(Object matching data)
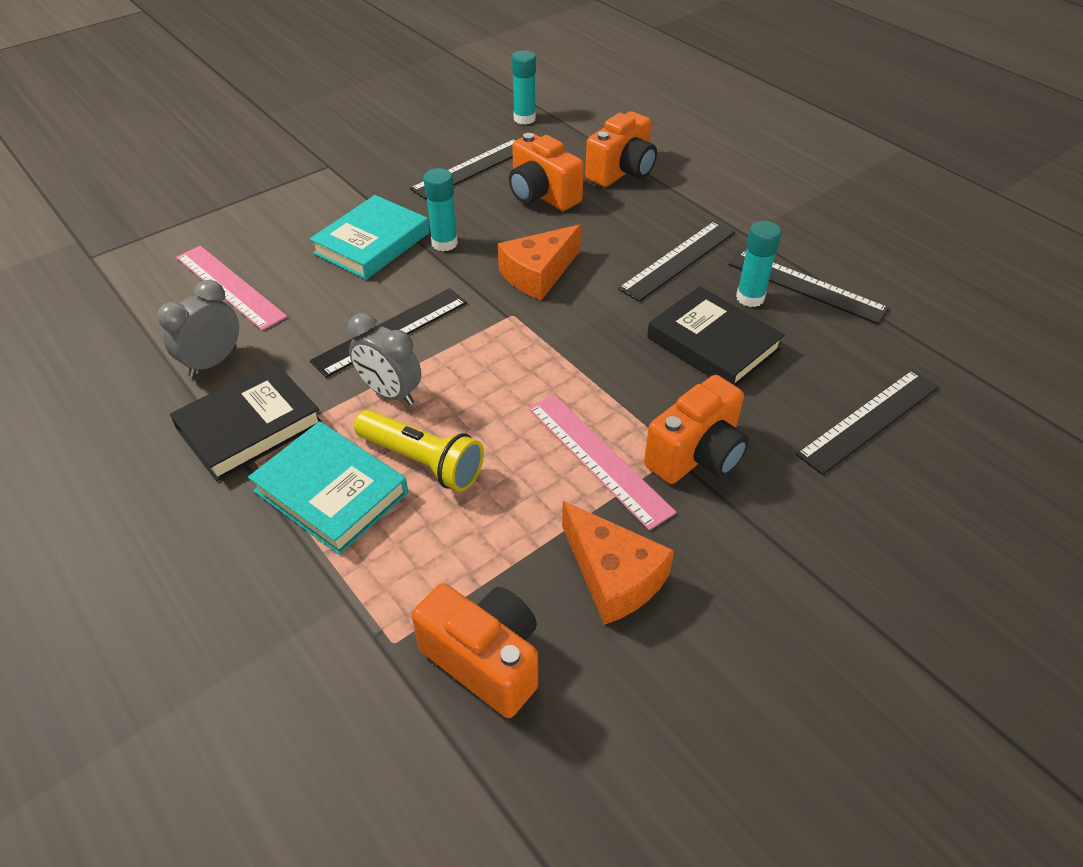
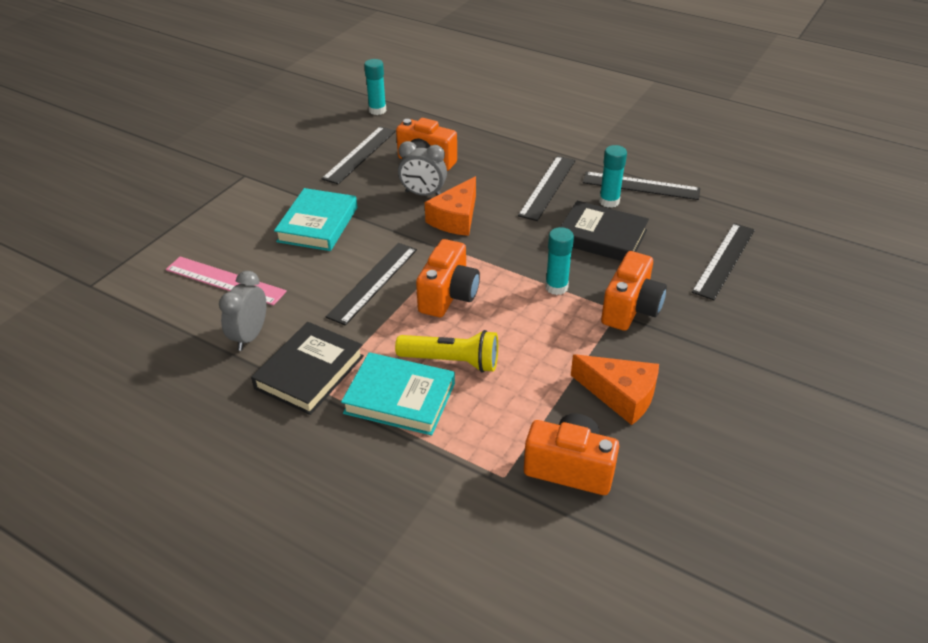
camera: 20 degrees left, 5 degrees down
grey clock [348,313,421,405] -> grey clock moved to [398,141,447,196]
turquoise glue stick [424,168,458,251] -> turquoise glue stick moved to [545,227,574,295]
pink ruler [528,394,676,530] -> none
orange camera [585,111,657,187] -> orange camera moved to [416,239,480,317]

* [What you should do]: Search the records above for the string "camera" and copy each line that holds it.

* [Exercise answer]:
camera: 20 degrees left, 5 degrees down
orange camera [585,111,657,187] -> orange camera moved to [416,239,480,317]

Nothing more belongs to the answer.